*** Records for this task

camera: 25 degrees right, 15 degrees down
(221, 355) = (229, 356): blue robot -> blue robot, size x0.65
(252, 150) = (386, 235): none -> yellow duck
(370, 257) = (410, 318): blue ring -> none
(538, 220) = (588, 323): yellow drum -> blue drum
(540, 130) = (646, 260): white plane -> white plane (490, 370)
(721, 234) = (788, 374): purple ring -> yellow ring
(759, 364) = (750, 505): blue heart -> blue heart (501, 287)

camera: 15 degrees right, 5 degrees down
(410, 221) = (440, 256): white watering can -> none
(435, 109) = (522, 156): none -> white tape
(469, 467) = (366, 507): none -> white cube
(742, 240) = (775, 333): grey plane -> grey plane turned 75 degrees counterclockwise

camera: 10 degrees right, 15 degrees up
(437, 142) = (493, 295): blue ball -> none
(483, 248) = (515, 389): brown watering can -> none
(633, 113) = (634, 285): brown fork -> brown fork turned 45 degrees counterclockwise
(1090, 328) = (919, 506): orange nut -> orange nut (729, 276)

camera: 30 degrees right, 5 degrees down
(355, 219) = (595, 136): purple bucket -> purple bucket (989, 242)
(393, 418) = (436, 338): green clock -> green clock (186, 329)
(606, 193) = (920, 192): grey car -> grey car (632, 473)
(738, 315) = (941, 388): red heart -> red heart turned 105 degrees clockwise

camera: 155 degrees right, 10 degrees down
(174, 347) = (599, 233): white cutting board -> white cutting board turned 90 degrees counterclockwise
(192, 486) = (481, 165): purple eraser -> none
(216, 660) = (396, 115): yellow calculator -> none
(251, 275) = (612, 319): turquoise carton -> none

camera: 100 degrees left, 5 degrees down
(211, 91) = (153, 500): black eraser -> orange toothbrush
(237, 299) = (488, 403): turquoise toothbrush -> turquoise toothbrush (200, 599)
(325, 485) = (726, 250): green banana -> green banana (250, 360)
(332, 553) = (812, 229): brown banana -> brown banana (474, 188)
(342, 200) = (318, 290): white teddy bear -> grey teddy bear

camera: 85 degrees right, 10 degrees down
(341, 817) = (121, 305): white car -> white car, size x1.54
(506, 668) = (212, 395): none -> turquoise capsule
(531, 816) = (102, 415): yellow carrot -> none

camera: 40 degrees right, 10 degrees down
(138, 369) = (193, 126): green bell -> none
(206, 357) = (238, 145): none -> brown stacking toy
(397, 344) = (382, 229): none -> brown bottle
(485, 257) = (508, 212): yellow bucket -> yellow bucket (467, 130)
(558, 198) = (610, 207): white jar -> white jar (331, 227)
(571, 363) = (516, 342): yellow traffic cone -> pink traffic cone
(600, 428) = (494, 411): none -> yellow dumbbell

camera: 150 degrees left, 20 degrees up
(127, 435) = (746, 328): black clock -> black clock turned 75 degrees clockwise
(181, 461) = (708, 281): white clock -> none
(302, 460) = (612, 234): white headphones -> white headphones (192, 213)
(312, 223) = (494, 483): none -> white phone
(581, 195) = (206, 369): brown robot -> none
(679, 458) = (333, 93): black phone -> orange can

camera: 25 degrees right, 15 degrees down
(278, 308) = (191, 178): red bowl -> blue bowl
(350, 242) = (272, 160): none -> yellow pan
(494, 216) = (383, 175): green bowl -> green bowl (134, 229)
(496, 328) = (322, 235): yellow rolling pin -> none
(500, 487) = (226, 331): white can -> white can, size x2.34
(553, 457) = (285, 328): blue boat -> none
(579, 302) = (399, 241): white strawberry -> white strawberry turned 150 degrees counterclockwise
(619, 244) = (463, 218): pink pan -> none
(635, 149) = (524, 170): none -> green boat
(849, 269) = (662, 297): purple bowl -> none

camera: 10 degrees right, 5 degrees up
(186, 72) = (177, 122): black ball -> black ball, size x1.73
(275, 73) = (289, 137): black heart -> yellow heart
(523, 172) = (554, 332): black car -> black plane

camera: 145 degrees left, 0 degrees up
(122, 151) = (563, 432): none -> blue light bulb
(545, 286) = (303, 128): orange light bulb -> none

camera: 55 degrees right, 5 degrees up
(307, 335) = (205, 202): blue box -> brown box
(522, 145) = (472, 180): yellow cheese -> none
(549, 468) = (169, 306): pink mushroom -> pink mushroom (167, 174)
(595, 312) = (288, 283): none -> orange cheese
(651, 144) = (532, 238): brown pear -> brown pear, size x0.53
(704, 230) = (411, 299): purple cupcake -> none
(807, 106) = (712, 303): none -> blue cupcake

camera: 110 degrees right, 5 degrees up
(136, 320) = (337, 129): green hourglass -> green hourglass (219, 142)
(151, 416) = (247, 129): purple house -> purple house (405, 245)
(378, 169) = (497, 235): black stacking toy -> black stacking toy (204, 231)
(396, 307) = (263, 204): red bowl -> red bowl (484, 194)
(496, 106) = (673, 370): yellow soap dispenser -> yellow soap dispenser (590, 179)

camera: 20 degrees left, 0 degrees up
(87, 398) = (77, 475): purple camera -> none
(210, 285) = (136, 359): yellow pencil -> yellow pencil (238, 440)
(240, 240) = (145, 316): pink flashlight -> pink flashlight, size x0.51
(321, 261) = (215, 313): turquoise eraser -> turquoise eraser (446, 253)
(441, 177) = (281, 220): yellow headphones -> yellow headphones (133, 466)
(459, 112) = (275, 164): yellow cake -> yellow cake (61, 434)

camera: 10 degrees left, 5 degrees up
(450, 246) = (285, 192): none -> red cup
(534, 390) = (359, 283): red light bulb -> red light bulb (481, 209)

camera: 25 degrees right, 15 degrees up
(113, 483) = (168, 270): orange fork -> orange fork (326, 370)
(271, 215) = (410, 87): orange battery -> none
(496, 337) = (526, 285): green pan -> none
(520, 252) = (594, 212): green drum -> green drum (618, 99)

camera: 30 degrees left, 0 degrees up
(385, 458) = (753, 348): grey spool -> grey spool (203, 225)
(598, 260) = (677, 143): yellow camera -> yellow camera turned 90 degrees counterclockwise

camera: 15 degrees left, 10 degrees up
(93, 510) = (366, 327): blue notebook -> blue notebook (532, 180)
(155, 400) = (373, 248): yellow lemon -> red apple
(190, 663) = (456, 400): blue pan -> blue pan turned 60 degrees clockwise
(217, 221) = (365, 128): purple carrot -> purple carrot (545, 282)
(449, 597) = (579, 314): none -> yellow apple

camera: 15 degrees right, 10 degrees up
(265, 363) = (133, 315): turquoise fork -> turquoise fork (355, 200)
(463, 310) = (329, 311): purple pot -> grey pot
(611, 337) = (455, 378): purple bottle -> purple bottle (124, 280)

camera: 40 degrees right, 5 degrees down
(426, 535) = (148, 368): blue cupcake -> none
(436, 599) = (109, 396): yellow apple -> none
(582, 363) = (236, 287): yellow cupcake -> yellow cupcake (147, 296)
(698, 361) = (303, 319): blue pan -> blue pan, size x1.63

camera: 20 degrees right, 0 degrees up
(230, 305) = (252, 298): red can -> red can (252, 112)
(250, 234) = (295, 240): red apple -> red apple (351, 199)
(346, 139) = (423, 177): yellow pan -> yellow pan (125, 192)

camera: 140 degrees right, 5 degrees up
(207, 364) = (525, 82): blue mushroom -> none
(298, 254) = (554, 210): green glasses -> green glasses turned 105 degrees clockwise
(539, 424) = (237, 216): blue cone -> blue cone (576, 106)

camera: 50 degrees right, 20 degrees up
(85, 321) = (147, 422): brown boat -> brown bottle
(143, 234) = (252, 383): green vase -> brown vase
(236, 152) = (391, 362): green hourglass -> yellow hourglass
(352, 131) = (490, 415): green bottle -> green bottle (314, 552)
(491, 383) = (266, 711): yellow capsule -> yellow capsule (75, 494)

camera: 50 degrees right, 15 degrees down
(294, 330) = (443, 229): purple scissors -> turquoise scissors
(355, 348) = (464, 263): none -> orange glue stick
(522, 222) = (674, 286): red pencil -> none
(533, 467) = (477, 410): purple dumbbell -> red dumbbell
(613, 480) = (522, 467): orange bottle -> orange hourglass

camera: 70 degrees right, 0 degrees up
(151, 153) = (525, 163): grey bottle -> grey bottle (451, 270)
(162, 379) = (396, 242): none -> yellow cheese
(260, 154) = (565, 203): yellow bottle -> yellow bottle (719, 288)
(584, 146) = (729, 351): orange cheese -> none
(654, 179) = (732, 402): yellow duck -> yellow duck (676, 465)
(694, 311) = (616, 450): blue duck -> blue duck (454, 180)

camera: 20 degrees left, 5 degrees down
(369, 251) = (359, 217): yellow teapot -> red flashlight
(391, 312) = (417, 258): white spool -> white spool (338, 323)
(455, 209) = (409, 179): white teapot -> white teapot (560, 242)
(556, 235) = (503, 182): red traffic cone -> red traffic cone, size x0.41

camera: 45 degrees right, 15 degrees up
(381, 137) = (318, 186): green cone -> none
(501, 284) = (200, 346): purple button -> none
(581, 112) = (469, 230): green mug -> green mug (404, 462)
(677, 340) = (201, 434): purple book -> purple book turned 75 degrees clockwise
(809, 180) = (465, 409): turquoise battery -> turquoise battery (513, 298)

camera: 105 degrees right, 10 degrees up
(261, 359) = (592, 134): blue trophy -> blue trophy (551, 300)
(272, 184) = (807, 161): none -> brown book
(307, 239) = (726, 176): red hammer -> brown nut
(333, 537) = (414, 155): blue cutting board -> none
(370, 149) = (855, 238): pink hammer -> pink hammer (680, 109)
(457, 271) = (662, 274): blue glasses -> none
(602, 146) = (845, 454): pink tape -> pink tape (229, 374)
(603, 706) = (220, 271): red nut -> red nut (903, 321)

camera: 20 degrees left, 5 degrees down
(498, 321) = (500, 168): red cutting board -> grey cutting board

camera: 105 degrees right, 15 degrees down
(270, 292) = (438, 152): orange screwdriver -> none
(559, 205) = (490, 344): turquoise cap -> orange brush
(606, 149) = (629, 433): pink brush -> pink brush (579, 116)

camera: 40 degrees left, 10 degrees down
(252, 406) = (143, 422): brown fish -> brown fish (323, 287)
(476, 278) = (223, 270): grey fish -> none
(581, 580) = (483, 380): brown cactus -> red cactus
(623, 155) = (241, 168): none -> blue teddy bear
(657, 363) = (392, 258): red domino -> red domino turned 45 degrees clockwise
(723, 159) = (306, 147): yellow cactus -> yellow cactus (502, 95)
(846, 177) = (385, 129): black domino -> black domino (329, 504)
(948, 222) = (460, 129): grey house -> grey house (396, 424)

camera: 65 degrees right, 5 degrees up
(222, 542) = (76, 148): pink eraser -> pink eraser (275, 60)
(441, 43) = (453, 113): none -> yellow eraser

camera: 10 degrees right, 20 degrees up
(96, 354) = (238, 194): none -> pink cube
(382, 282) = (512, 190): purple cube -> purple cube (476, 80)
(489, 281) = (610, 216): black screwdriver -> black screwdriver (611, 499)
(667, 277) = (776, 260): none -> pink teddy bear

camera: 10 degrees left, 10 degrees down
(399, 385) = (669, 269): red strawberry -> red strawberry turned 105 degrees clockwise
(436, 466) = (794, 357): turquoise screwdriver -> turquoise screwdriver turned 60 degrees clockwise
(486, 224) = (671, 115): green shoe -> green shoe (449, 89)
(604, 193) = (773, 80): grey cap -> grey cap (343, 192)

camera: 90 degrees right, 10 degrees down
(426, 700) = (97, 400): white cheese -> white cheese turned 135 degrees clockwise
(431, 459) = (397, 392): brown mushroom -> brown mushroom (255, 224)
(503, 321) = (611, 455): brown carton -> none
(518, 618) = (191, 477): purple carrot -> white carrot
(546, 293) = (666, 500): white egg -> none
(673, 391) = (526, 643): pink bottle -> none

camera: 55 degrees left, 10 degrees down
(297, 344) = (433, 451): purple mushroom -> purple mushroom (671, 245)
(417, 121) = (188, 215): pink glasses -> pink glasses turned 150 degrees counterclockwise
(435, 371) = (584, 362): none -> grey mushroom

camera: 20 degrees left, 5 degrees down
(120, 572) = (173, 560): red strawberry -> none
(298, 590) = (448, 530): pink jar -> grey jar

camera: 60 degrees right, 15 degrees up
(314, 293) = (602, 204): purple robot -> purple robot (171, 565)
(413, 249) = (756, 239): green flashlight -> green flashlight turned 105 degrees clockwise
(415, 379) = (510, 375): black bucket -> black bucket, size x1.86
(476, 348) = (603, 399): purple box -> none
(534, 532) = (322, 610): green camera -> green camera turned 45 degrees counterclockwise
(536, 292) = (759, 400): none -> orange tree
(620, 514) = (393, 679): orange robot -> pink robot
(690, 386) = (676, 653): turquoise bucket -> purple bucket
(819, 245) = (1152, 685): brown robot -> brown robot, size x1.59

******

All that is needed is the opening run of the data, given again exactly: please include every line from the first through the line with "(483, 248) = (515, 389): brown", both ends kept.

▶ **Exercise answer**
camera: 25 degrees right, 15 degrees down
(221, 355) = (229, 356): blue robot -> blue robot, size x0.65
(252, 150) = (386, 235): none -> yellow duck
(370, 257) = (410, 318): blue ring -> none
(538, 220) = (588, 323): yellow drum -> blue drum
(540, 130) = (646, 260): white plane -> white plane (490, 370)
(721, 234) = (788, 374): purple ring -> yellow ring
(759, 364) = (750, 505): blue heart -> blue heart (501, 287)

camera: 15 degrees right, 5 degrees down
(410, 221) = (440, 256): white watering can -> none
(435, 109) = (522, 156): none -> white tape
(469, 467) = (366, 507): none -> white cube
(742, 240) = (775, 333): grey plane -> grey plane turned 75 degrees counterclockwise

camera: 10 degrees right, 15 degrees up
(437, 142) = (493, 295): blue ball -> none
(483, 248) = (515, 389): brown watering can -> none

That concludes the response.